▶ Prompt: Gather every line of the records that contains the string "autoBeamOff" and copy each one out.
==== Record extracts
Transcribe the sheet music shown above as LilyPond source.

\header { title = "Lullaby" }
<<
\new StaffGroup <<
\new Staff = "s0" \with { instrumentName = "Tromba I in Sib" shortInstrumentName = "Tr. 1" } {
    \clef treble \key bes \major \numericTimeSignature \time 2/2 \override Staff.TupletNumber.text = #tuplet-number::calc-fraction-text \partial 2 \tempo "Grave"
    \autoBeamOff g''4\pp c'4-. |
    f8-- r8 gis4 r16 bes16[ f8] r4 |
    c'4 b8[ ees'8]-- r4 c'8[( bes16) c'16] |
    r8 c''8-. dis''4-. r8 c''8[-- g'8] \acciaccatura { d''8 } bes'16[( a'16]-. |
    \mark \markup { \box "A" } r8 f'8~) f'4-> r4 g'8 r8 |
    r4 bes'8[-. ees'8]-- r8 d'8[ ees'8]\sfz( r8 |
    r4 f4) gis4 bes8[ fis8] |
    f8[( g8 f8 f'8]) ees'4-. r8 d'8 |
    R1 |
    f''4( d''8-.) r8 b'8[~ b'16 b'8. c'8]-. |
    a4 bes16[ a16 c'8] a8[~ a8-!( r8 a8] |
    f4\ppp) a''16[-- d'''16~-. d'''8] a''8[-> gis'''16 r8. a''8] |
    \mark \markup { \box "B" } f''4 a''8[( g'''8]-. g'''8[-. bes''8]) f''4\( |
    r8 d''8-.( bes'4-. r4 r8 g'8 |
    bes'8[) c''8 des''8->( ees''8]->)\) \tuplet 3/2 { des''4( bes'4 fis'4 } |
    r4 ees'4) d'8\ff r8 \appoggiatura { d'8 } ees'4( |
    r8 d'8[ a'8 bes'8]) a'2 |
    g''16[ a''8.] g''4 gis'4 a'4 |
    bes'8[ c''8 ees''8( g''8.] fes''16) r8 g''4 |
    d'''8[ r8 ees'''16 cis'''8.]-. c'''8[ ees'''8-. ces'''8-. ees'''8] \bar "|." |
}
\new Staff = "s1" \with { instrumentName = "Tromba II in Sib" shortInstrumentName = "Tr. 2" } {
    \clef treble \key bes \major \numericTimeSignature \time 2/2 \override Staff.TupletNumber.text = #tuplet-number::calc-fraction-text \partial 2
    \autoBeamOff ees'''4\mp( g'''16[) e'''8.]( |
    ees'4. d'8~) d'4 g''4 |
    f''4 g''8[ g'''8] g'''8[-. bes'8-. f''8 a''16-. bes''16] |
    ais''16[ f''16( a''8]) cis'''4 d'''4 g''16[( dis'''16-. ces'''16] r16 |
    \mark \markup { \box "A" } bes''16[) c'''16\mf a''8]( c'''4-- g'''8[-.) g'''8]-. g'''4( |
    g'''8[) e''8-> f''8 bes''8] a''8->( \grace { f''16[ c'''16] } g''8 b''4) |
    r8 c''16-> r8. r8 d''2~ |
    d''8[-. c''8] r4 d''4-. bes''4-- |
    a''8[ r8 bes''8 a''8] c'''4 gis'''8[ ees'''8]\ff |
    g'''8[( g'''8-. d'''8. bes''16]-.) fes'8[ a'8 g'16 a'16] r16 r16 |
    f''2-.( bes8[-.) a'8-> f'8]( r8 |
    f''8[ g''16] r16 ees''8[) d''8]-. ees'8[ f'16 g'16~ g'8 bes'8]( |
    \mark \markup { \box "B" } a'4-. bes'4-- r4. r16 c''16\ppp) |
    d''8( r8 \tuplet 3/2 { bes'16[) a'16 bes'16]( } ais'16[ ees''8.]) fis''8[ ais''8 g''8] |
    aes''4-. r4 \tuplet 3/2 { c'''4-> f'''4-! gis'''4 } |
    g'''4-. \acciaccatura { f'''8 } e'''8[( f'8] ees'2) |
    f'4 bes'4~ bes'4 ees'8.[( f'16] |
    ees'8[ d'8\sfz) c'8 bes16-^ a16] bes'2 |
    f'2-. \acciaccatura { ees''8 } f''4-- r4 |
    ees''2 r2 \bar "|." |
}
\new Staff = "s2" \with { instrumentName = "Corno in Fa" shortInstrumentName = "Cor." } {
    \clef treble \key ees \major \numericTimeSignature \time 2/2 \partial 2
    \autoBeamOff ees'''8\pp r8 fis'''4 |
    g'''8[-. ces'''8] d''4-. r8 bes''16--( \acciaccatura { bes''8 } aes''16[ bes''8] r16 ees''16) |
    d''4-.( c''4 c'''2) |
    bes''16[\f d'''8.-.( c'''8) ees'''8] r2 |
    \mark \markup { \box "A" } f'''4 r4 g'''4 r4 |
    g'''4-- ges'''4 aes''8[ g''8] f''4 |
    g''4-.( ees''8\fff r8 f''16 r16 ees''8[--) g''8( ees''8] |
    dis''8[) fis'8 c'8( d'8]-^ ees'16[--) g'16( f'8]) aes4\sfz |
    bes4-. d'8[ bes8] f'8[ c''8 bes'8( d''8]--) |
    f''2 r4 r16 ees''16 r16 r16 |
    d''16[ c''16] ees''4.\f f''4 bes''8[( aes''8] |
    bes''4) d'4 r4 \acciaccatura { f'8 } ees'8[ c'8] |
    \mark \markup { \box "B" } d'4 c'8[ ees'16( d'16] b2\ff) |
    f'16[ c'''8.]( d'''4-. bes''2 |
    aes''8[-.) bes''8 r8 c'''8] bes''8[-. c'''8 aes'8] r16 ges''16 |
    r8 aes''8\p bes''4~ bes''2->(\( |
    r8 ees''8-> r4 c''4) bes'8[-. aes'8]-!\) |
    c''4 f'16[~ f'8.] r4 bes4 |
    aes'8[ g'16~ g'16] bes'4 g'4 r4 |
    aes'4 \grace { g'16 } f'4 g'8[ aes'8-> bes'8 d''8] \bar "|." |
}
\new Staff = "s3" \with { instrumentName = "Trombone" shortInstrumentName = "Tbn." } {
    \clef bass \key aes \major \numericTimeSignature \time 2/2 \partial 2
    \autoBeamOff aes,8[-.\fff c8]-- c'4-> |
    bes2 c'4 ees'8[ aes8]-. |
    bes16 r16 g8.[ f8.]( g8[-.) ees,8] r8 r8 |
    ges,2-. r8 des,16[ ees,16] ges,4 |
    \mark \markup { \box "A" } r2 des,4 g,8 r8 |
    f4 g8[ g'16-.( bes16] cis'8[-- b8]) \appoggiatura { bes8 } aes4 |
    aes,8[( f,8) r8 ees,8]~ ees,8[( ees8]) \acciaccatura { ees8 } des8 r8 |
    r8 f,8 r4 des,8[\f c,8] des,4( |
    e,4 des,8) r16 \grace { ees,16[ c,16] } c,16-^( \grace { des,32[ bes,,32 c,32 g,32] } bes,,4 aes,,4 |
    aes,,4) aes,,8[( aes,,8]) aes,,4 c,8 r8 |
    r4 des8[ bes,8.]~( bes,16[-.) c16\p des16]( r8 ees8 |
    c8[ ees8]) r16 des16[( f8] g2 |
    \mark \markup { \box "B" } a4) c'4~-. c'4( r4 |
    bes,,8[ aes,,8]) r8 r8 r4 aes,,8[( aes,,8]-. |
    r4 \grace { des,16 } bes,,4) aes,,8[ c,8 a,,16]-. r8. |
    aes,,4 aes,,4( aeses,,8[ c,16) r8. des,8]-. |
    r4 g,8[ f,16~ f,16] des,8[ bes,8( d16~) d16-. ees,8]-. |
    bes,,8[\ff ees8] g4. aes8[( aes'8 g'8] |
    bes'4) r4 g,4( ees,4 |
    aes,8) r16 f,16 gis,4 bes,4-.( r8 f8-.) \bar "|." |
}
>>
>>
========
▶ Answer for the task:
    \autoBeamOff g''4\pp c'4-. |
    \autoBeamOff ees'''4\mp( g'''16[) e'''8.]( |
    \autoBeamOff ees'''8\pp r8 fis'''4 |
    \autoBeamOff aes,8[-.\fff c8]-- c'4-> |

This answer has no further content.